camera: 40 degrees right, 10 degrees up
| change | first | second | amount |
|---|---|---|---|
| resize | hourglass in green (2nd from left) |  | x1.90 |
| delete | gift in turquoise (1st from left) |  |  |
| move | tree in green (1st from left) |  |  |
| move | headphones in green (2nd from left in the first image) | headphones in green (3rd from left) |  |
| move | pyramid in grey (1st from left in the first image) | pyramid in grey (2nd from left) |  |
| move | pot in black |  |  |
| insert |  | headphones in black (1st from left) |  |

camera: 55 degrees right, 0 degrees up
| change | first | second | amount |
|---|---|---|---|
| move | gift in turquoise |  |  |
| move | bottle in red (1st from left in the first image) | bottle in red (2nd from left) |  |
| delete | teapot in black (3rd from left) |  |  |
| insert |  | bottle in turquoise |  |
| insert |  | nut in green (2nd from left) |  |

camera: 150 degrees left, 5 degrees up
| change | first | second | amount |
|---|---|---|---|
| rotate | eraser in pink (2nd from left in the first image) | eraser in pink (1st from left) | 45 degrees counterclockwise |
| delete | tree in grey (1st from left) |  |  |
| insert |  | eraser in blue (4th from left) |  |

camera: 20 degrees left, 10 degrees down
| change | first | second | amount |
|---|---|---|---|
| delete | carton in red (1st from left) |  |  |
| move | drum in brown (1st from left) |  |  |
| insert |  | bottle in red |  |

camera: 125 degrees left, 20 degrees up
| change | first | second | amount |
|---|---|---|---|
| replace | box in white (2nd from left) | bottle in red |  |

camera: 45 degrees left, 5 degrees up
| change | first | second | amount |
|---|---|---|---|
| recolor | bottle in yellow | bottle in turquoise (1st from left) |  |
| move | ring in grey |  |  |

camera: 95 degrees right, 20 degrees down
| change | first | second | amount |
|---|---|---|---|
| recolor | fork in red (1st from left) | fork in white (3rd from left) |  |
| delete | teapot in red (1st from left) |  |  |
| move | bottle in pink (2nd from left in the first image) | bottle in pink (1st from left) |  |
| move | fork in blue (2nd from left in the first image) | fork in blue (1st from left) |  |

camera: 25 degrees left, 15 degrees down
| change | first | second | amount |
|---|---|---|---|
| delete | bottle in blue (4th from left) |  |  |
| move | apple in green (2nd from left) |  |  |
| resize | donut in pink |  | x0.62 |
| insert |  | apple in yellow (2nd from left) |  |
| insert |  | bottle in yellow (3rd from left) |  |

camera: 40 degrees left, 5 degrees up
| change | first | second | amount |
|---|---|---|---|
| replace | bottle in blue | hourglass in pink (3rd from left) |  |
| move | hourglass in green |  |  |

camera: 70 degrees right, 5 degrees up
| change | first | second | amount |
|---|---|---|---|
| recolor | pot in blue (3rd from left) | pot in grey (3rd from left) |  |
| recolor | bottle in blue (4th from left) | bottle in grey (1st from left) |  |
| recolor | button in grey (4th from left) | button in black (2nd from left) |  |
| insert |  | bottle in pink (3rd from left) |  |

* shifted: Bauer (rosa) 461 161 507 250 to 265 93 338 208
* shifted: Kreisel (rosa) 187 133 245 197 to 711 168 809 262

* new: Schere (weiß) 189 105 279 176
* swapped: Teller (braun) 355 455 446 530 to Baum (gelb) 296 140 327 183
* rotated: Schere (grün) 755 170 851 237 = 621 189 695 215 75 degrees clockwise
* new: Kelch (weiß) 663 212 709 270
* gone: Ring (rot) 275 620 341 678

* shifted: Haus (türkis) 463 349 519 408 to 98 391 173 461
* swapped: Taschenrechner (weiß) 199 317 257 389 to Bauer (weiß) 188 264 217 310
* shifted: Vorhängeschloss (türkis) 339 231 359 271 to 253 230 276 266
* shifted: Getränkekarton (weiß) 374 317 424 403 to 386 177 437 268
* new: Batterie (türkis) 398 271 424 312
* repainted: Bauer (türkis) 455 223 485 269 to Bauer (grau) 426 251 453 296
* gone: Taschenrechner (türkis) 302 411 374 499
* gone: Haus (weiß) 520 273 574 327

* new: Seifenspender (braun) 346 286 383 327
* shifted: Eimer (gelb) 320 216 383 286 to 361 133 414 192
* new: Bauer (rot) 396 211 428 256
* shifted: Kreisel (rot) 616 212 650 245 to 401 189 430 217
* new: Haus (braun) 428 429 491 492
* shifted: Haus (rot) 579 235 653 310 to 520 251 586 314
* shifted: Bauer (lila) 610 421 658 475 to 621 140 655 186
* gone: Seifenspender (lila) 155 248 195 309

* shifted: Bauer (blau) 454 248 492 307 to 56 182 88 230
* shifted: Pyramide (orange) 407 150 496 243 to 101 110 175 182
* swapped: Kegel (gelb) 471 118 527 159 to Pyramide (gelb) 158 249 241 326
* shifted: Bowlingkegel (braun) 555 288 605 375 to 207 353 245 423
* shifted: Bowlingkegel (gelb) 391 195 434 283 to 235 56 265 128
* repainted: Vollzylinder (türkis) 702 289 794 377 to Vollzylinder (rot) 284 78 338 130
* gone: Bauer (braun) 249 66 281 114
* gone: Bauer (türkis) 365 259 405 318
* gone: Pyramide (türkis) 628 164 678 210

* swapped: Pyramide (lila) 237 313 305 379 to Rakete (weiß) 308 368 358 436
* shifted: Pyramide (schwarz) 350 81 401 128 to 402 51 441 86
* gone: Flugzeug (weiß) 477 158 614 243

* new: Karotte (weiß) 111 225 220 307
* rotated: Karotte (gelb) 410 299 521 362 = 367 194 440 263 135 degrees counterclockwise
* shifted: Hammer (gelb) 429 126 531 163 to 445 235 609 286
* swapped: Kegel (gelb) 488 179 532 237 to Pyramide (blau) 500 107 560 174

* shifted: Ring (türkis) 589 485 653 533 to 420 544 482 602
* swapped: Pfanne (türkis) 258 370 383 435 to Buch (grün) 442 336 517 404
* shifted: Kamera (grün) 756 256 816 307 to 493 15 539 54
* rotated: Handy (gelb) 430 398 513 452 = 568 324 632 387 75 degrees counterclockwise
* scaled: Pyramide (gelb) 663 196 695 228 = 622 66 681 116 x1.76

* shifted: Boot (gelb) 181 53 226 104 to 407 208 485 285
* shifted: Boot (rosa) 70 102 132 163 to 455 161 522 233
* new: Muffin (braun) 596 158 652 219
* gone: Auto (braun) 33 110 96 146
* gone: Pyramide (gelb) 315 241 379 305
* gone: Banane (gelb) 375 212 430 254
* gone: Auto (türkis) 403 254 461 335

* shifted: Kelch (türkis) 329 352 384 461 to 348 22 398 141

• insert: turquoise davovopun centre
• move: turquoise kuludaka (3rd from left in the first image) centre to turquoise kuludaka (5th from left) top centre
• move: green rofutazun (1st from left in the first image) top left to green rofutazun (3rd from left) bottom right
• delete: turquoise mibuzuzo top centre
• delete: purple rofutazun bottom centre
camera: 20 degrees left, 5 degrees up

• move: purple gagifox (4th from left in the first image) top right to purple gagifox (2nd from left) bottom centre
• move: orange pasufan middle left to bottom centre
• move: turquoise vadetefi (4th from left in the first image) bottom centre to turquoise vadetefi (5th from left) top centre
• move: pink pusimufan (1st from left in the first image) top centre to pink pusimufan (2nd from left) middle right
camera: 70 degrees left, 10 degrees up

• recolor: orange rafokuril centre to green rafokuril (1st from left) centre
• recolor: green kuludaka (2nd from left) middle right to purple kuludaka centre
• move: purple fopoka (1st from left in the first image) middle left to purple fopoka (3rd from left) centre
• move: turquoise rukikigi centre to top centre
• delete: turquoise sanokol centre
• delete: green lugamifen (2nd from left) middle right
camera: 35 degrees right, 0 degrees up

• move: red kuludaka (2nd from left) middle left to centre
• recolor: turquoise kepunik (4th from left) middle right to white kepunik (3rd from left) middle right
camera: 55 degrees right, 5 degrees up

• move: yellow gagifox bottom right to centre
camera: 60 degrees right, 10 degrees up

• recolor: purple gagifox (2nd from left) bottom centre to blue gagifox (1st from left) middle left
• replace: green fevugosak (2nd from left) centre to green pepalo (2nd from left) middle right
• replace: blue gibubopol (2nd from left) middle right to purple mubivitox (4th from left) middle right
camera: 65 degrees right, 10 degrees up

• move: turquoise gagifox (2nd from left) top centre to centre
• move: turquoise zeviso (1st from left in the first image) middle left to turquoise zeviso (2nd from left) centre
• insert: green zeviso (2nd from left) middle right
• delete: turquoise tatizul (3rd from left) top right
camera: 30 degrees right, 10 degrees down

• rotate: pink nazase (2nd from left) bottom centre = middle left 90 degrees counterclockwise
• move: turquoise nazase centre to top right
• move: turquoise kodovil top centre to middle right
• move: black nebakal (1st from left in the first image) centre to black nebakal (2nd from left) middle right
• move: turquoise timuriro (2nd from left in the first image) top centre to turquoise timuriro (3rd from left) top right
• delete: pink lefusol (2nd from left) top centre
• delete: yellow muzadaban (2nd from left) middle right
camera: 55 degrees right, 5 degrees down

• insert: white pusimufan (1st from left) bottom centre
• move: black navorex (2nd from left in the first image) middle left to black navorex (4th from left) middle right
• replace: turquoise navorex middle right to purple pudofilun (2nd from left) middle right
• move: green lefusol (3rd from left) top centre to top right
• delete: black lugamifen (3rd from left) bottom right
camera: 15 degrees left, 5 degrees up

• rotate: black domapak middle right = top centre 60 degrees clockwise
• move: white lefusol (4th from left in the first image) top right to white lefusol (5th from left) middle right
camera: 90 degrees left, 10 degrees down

▸ **TASK OBJECTIVE**:
Beginning with the first line of the entries, repeat each line exactly until you have reproduced the one containing "delete | gift", and add nothing further.

▸ **THE ANSWER**:
camera: 40 degrees right, 10 degrees up
| change | first | second | amount |
|---|---|---|---|
| resize | hourglass in green (2nd from left) |  | x1.90 |
| delete | gift in turquoise (1st from left) |  |  |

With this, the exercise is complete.